[[ PROVIDED ENTRIES, beginning ]]

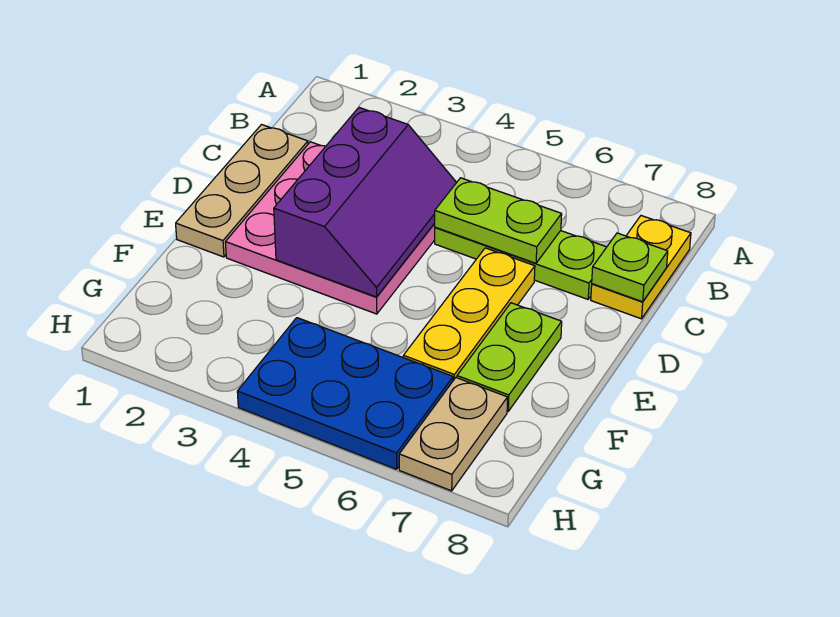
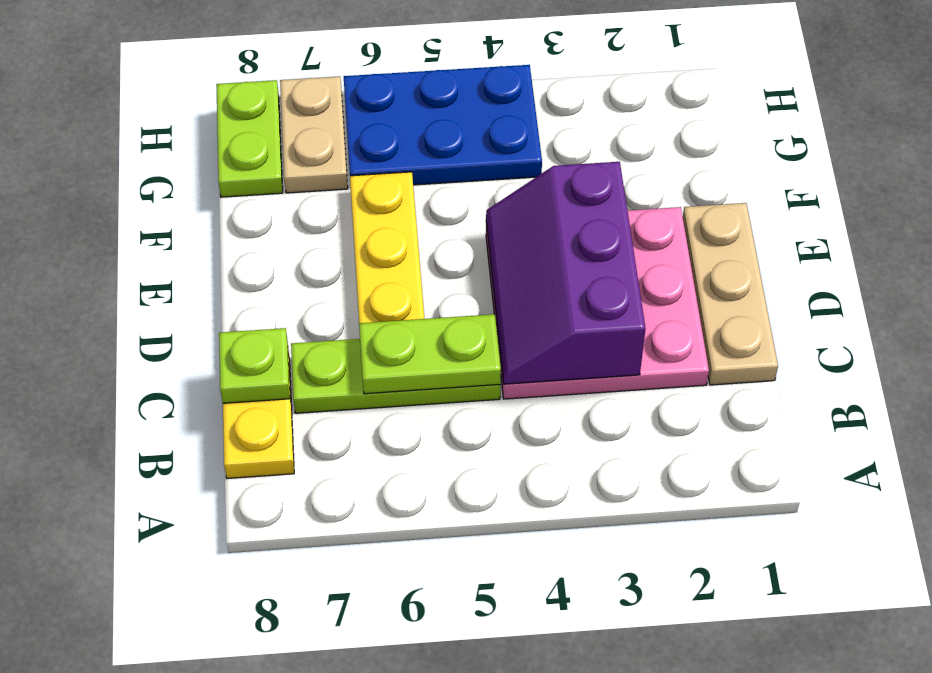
lime plate E7:F7 level 1 -> lime plate G8:H8 level 1

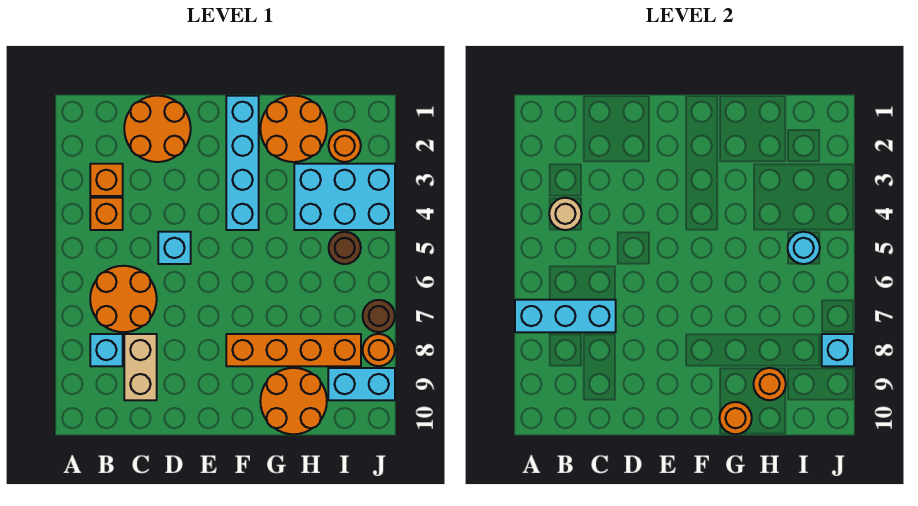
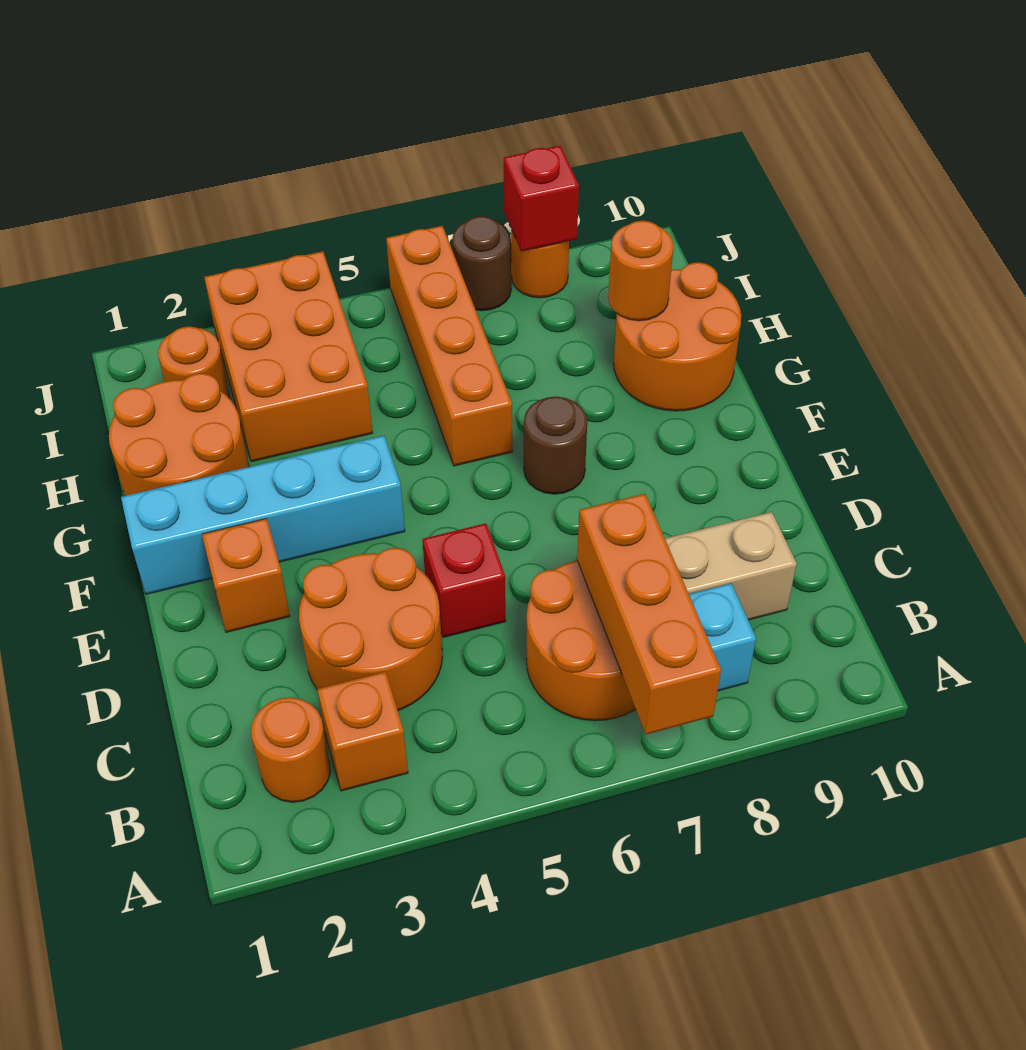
cyan brick A7:C7 level 2 -> orange brick A7:C7 level 2
orange brick B4 level 1 -> orange brick E2 level 1
tan round brick B4 level 2 -> none
orange round brick C1:D2 level 1 -> orange round brick C3:D4 level 1
cyan brick D5 level 1 -> red brick D5 level 1
orange brick F8:I8 level 1 -> orange brick G6:J6 level 1
orange round brick G10 level 2 -> orange round brick B2 level 1
cyan brick H3:J4 level 1 -> orange brick H3:J4 level 1
brown round brick I5 level 1 -> brown round brick F7 level 1
cyan round brick I5 level 2 -> none
cyan brick I9:J9 level 1 -> none
cyan brick J8 level 2 -> red brick J8 level 2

[[ PROVIDED ENTRIES, end ]]

* **YOUR TASK**:
Without including any picture, write out the material above exactly.

* **EXERCISE SOLUTION**:
lime plate E7:F7 level 1 -> lime plate G8:H8 level 1

cyan brick A7:C7 level 2 -> orange brick A7:C7 level 2
orange brick B4 level 1 -> orange brick E2 level 1
tan round brick B4 level 2 -> none
orange round brick C1:D2 level 1 -> orange round brick C3:D4 level 1
cyan brick D5 level 1 -> red brick D5 level 1
orange brick F8:I8 level 1 -> orange brick G6:J6 level 1
orange round brick G10 level 2 -> orange round brick B2 level 1
cyan brick H3:J4 level 1 -> orange brick H3:J4 level 1
brown round brick I5 level 1 -> brown round brick F7 level 1
cyan round brick I5 level 2 -> none
cyan brick I9:J9 level 1 -> none
cyan brick J8 level 2 -> red brick J8 level 2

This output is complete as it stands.